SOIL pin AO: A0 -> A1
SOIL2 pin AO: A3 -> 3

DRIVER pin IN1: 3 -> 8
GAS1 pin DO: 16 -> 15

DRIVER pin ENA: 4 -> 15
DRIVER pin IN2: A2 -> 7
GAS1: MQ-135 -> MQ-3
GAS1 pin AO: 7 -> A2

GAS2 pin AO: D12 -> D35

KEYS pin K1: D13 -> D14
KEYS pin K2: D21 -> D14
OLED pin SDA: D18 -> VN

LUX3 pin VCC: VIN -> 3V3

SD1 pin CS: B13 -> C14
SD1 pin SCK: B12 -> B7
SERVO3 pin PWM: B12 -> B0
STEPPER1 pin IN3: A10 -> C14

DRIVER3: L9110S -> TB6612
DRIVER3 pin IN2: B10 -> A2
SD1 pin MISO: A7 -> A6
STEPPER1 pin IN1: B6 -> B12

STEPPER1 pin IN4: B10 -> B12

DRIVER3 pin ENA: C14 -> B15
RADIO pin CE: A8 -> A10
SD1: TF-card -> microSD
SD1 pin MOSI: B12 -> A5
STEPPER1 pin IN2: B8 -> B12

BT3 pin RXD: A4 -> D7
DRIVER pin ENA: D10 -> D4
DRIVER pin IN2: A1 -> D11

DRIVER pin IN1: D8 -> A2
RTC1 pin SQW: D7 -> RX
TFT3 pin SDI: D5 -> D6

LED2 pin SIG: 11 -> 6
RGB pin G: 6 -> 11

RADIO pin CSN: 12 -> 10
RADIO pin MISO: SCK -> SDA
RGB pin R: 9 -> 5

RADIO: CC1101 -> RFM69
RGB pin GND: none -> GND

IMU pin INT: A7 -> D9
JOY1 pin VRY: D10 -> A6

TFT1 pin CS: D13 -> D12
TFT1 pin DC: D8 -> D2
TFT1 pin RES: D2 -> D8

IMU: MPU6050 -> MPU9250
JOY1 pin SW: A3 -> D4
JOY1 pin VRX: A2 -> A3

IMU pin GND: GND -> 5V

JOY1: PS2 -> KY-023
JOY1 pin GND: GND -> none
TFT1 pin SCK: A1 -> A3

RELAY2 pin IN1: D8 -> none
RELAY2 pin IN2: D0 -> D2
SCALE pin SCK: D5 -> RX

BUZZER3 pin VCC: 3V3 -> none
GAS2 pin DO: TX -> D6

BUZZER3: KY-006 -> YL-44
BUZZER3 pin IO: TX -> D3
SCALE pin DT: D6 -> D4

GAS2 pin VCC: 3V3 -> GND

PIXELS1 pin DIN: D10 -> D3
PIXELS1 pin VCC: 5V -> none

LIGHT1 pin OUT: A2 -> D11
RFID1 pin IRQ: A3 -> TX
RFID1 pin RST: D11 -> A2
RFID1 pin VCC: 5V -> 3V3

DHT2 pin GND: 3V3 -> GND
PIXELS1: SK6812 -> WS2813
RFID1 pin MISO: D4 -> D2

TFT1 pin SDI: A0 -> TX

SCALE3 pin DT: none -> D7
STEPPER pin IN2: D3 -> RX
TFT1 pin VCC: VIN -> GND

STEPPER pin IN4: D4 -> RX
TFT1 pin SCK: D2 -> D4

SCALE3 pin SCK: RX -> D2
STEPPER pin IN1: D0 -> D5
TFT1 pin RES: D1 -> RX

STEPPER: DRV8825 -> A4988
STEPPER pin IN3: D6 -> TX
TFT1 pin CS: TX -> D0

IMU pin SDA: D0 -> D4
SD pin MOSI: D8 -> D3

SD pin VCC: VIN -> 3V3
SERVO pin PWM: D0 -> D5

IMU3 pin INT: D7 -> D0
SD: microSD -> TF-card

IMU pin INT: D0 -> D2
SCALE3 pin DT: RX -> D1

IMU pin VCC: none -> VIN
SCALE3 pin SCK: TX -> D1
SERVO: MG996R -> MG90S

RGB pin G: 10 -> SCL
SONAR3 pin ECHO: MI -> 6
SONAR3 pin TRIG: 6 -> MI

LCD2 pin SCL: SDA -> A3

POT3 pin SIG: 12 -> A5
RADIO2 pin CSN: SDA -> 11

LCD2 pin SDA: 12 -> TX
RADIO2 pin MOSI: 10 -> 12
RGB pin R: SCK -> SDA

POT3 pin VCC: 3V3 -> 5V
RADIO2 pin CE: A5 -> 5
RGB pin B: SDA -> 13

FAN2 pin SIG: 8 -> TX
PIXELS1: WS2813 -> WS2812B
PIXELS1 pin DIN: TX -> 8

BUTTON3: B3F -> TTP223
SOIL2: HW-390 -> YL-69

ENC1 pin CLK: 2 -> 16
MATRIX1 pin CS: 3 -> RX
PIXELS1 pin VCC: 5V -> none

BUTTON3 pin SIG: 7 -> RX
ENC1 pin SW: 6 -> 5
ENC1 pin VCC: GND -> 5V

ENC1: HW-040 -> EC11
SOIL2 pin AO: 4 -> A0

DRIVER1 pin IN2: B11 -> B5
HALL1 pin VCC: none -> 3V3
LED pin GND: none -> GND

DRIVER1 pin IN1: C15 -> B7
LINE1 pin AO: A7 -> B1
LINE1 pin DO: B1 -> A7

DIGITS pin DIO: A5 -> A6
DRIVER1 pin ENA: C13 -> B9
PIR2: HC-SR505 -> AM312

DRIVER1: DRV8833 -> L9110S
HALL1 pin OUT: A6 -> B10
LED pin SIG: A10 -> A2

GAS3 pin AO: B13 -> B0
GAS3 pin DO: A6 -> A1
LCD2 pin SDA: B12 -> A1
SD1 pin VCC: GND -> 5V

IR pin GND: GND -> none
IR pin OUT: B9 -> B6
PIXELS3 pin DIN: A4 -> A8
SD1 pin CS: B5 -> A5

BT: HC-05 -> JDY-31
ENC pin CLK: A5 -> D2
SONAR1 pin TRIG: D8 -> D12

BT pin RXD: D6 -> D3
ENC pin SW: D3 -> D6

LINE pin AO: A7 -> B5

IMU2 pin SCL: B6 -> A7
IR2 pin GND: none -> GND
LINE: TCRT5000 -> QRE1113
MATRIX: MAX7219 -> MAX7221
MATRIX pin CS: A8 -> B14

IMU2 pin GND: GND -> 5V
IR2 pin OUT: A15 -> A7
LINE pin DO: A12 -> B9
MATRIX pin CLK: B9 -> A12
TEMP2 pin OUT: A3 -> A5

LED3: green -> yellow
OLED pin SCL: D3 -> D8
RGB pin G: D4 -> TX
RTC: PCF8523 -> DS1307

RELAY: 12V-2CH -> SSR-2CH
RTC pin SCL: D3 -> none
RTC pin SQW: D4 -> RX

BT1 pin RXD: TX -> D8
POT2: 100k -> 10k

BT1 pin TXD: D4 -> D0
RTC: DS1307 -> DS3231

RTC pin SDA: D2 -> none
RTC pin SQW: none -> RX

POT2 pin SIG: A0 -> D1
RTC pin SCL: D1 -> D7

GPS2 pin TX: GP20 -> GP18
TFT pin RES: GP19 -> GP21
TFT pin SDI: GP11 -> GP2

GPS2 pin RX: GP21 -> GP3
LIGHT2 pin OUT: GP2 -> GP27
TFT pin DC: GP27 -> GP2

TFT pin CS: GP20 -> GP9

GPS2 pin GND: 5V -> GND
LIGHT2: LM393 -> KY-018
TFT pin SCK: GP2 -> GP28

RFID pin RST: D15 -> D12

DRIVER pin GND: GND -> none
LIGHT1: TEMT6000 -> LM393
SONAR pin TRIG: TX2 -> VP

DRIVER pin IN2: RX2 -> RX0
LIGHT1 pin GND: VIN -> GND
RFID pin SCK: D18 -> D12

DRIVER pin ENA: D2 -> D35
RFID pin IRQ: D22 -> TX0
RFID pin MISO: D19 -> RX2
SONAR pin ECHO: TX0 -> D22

● What you should do
Search the records for the string "ECHO" and return every line in which it occurs.

● Task output
SONAR3 pin ECHO: MI -> 6
SONAR pin ECHO: TX0 -> D22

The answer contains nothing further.